| TASK PROMPT |
Lines with the word "flashlight" are the answer; copy each of them from the data below.
---------- SOURCE INFORMATION ----------
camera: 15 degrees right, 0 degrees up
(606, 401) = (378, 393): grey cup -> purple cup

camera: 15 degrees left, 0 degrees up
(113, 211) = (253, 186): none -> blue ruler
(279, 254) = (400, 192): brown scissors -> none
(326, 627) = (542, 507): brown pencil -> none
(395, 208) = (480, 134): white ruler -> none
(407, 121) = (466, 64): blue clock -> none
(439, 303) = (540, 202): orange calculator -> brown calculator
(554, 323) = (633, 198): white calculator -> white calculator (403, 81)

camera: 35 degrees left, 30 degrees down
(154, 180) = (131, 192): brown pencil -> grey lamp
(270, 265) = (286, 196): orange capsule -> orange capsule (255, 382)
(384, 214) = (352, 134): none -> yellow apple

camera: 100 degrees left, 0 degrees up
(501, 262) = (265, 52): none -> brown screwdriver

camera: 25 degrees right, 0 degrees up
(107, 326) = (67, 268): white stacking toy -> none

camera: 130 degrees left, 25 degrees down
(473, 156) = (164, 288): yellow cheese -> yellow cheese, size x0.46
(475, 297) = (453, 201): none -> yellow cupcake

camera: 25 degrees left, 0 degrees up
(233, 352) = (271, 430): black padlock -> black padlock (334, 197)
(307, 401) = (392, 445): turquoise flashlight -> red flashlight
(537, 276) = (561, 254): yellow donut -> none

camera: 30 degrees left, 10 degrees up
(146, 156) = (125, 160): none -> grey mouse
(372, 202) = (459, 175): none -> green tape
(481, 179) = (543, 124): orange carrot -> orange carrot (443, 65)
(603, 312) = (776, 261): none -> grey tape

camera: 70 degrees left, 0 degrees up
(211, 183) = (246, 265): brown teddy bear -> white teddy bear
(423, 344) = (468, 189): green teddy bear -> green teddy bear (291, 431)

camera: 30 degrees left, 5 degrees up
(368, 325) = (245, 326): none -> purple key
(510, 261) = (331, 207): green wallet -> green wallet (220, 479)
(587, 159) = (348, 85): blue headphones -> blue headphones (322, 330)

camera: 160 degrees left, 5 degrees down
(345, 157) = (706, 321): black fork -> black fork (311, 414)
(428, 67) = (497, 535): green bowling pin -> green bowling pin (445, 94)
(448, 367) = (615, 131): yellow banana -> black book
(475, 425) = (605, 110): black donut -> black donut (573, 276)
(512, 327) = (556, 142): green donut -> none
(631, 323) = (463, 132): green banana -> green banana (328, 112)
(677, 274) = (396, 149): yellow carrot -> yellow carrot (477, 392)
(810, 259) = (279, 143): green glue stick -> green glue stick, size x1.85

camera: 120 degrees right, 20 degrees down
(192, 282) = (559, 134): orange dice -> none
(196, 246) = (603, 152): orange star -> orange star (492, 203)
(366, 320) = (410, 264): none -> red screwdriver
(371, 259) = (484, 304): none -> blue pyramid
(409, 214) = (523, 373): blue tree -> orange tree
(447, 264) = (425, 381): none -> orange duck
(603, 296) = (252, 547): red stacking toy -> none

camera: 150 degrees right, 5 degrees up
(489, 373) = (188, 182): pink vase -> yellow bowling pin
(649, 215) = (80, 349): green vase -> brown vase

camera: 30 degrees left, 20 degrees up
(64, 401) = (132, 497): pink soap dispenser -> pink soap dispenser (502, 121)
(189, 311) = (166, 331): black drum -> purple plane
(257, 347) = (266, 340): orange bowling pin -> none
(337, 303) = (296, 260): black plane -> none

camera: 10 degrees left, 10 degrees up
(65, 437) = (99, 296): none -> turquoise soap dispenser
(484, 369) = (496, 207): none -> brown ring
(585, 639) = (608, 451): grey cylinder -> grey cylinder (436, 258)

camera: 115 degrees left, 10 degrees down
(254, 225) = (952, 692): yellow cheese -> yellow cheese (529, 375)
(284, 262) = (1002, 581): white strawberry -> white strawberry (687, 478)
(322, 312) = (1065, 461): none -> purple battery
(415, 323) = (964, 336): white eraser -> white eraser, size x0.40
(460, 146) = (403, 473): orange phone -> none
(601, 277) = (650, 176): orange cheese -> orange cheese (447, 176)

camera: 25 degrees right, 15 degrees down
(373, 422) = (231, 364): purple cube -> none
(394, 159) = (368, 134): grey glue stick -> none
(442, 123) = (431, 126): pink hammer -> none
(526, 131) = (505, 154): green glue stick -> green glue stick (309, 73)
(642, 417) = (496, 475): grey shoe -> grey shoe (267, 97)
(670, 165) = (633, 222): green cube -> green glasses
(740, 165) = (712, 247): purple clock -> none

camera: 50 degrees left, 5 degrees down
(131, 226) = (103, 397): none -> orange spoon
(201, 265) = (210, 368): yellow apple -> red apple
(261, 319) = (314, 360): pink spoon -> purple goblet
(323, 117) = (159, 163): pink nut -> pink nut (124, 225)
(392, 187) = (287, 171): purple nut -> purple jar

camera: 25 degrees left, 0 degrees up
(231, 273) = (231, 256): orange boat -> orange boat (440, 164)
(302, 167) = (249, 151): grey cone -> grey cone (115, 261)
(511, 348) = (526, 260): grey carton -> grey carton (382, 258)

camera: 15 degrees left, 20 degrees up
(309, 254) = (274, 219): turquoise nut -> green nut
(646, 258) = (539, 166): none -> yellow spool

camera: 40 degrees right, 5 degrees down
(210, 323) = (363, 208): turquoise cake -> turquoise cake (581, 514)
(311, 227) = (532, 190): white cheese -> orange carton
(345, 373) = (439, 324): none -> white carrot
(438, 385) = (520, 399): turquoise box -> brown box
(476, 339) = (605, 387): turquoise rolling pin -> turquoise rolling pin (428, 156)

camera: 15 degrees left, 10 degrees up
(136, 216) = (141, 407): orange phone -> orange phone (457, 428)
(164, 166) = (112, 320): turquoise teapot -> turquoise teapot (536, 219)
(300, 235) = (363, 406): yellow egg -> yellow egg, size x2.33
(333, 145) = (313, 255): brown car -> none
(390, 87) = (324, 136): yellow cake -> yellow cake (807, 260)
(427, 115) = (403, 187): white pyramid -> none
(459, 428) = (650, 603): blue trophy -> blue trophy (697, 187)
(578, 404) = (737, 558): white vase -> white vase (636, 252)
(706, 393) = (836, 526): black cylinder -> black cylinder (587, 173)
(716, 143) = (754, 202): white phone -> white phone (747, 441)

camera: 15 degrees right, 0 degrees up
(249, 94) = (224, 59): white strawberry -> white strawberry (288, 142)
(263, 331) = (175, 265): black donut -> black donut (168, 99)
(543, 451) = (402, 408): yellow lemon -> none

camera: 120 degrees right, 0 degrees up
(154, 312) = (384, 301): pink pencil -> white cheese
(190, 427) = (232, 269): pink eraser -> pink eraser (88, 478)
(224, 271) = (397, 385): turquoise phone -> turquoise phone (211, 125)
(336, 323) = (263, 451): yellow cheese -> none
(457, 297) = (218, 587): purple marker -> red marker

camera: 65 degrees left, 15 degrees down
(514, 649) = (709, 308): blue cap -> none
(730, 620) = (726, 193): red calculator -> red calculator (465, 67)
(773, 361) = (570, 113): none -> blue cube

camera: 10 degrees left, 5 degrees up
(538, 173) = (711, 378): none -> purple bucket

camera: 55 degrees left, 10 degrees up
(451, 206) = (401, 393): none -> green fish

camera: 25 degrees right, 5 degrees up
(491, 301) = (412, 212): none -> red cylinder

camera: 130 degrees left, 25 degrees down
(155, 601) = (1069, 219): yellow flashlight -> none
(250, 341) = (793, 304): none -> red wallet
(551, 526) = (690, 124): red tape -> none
----------
| EXERCISE OUTPUT |
(307, 401) = (392, 445): turquoise flashlight -> red flashlight
(155, 601) = (1069, 219): yellow flashlight -> none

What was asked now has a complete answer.